RECORDS:
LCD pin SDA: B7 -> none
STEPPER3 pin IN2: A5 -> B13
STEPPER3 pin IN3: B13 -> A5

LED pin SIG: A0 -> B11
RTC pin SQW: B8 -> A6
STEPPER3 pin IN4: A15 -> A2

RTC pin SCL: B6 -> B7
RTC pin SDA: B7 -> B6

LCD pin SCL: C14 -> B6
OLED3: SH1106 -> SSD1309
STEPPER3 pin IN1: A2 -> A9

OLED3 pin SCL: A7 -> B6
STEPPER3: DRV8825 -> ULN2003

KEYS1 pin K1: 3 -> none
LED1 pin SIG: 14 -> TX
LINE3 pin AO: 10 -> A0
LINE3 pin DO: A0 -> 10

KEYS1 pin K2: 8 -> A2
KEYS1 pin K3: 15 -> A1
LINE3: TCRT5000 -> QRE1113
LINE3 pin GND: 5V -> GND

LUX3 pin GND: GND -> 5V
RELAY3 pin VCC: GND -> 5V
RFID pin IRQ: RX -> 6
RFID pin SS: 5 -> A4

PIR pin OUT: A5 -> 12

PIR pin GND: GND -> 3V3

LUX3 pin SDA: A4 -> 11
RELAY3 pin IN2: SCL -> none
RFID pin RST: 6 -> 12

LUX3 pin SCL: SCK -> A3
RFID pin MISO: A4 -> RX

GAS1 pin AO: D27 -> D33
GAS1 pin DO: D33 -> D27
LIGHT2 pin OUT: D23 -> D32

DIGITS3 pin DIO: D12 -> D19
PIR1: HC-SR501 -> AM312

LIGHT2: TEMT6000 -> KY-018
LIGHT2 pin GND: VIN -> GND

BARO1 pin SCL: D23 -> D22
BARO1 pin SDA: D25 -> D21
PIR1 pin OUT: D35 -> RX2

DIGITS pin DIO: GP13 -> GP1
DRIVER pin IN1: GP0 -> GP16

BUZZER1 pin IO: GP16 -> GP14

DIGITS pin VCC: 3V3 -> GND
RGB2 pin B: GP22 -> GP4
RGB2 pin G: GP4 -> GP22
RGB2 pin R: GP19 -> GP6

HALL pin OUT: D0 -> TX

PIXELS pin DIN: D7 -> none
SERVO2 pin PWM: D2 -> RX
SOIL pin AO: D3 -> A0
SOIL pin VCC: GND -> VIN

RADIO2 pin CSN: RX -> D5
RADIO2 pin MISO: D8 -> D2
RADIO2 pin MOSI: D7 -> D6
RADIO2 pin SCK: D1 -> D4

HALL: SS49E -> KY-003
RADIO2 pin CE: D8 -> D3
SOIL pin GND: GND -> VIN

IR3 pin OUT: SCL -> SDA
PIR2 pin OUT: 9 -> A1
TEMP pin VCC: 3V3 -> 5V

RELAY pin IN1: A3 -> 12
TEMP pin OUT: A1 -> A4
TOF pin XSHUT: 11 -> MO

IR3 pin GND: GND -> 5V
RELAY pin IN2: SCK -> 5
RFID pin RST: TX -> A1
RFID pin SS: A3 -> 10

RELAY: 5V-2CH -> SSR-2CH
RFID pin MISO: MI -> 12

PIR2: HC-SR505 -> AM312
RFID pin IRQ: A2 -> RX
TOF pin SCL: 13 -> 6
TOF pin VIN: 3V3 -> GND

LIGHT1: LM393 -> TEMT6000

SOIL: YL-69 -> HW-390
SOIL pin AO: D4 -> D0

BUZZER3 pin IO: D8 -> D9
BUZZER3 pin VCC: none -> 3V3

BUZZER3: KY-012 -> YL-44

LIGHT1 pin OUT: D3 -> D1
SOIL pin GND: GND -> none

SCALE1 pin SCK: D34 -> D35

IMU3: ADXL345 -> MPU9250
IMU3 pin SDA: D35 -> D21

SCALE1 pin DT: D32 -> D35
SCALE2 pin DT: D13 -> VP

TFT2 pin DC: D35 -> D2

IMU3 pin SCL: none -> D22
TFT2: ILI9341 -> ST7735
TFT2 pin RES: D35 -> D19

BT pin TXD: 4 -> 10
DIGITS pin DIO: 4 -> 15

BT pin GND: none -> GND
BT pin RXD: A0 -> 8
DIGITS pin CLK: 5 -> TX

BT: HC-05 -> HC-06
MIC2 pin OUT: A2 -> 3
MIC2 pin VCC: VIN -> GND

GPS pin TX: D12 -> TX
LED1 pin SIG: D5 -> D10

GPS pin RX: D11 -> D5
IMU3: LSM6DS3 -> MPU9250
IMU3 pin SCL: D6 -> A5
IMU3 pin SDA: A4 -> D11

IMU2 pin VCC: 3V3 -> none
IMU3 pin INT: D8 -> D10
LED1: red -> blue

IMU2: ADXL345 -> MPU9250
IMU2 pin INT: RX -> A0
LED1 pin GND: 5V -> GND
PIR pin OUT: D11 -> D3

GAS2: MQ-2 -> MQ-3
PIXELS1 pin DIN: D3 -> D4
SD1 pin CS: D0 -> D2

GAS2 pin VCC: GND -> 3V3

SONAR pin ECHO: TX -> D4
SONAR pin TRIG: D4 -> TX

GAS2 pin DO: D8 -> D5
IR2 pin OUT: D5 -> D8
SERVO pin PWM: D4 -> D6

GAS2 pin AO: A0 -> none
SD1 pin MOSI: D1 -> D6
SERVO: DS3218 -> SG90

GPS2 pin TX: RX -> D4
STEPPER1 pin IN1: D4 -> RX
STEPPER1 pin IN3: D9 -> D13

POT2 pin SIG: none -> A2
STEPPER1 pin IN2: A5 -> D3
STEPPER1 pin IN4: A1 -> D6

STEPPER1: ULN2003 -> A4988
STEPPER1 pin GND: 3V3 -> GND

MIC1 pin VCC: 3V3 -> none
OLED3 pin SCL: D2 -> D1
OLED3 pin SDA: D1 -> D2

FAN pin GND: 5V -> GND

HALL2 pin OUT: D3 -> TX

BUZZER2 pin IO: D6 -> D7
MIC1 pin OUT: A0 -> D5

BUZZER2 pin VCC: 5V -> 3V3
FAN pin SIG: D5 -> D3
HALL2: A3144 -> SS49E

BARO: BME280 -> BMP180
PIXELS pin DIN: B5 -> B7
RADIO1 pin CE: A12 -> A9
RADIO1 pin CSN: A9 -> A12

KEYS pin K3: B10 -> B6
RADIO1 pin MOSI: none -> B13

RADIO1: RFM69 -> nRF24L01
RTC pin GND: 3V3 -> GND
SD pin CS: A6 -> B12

DESCRIPTION OF THE TASK: Copy out only the lines above from the one with "TFT2 pin RES: D35 -> D19" to the one with "GAS2 pin VCC: GND -> 3V3", inclusive, exactly as they stand.

WRITTEN RESPONSE:
TFT2 pin RES: D35 -> D19

BT pin TXD: 4 -> 10
DIGITS pin DIO: 4 -> 15

BT pin GND: none -> GND
BT pin RXD: A0 -> 8
DIGITS pin CLK: 5 -> TX

BT: HC-05 -> HC-06
MIC2 pin OUT: A2 -> 3
MIC2 pin VCC: VIN -> GND

GPS pin TX: D12 -> TX
LED1 pin SIG: D5 -> D10

GPS pin RX: D11 -> D5
IMU3: LSM6DS3 -> MPU9250
IMU3 pin SCL: D6 -> A5
IMU3 pin SDA: A4 -> D11

IMU2 pin VCC: 3V3 -> none
IMU3 pin INT: D8 -> D10
LED1: red -> blue

IMU2: ADXL345 -> MPU9250
IMU2 pin INT: RX -> A0
LED1 pin GND: 5V -> GND
PIR pin OUT: D11 -> D3

GAS2: MQ-2 -> MQ-3
PIXELS1 pin DIN: D3 -> D4
SD1 pin CS: D0 -> D2

GAS2 pin VCC: GND -> 3V3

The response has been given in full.